Data listing:
[Start of section]

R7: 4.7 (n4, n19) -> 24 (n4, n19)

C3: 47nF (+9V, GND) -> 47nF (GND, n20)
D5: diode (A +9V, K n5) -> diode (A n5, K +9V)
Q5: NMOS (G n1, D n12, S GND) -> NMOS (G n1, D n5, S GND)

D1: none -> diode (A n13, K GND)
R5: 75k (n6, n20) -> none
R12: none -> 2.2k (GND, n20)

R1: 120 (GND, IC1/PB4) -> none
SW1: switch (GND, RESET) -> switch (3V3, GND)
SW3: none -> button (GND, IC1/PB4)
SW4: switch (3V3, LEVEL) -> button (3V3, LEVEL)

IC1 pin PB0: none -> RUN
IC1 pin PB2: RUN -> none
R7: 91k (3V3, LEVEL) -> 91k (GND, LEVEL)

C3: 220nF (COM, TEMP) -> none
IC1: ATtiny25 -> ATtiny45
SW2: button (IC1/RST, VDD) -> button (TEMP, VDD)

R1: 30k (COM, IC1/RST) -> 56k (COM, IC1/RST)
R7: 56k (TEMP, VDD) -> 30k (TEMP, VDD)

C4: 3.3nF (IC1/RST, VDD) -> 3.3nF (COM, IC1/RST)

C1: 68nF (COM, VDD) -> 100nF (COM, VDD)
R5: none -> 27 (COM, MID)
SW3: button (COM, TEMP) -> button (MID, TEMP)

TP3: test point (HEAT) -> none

[End of section]

What you are asked to do: Return, without any change, the lines from the one holding "R5: none -> 27 (COM, MID)" through the end of the listing, and only those.

Answer for this exercise:
R5: none -> 27 (COM, MID)
SW3: button (COM, TEMP) -> button (MID, TEMP)

TP3: test point (HEAT) -> none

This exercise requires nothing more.